§ EXERCISE DETAILS
Whatever pictures appear, omit them, and repeat the data below exactly.
----
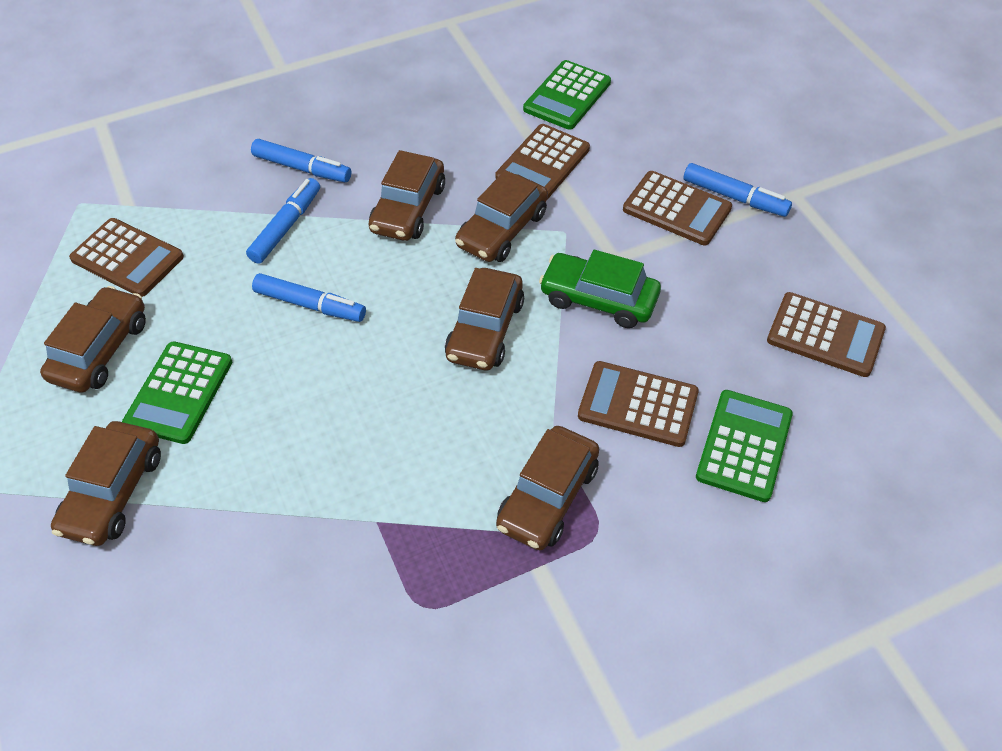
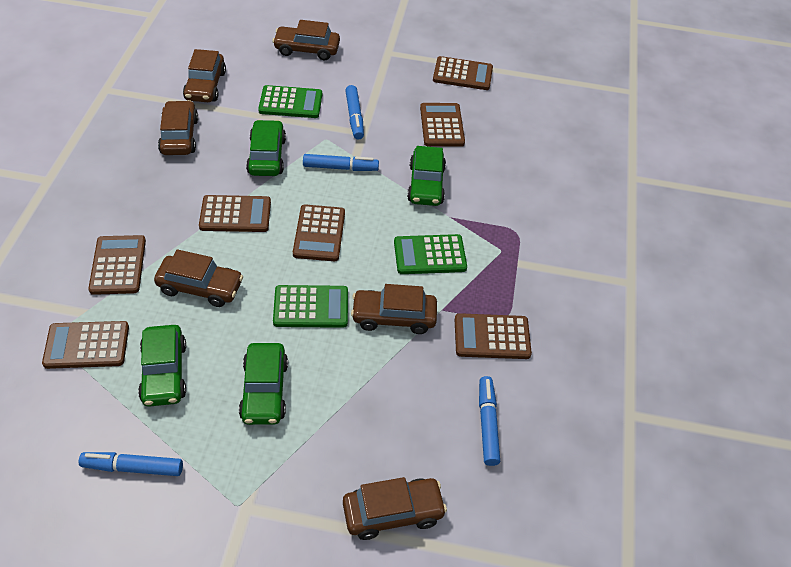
brown calculator: 5 -> 7
green car: 1 -> 4

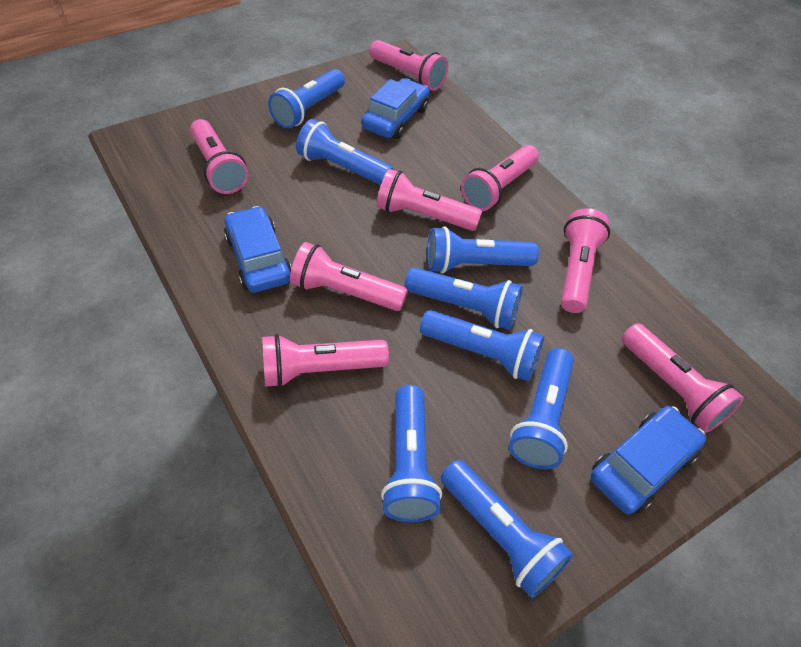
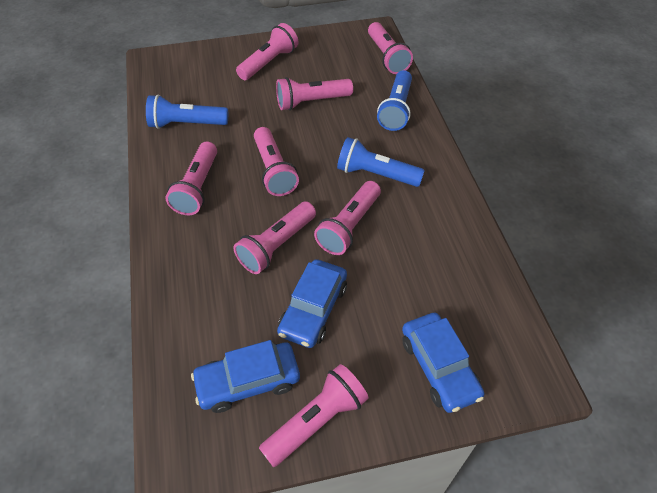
blue flashlight: 8 -> 3

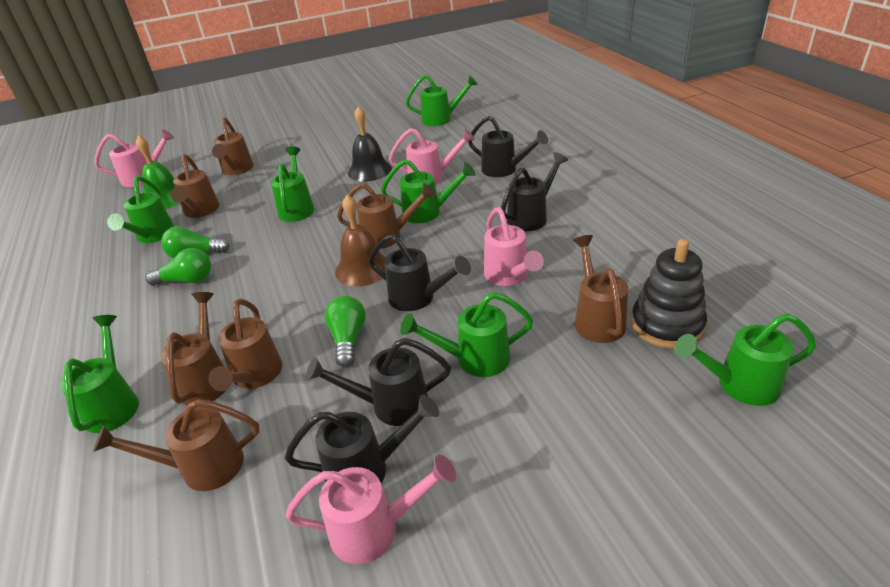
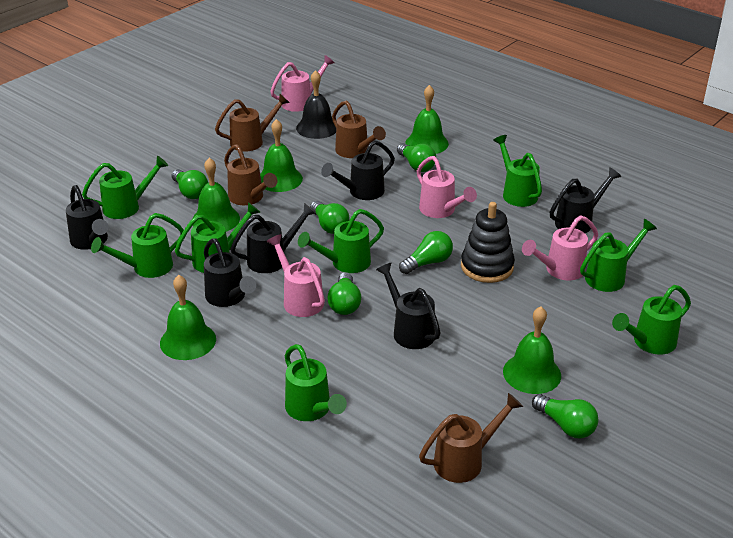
black watering can: 5 -> 6
brown bell: 1 -> 0
brown watering can: 7 -> 4
green bell: 1 -> 5
green light bulb: 3 -> 6
green watering can: 7 -> 8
----
§ REPLY TO THE EXERCISE
brown calculator: 5 -> 7
green car: 1 -> 4

blue flashlight: 8 -> 3

black watering can: 5 -> 6
brown bell: 1 -> 0
brown watering can: 7 -> 4
green bell: 1 -> 5
green light bulb: 3 -> 6
green watering can: 7 -> 8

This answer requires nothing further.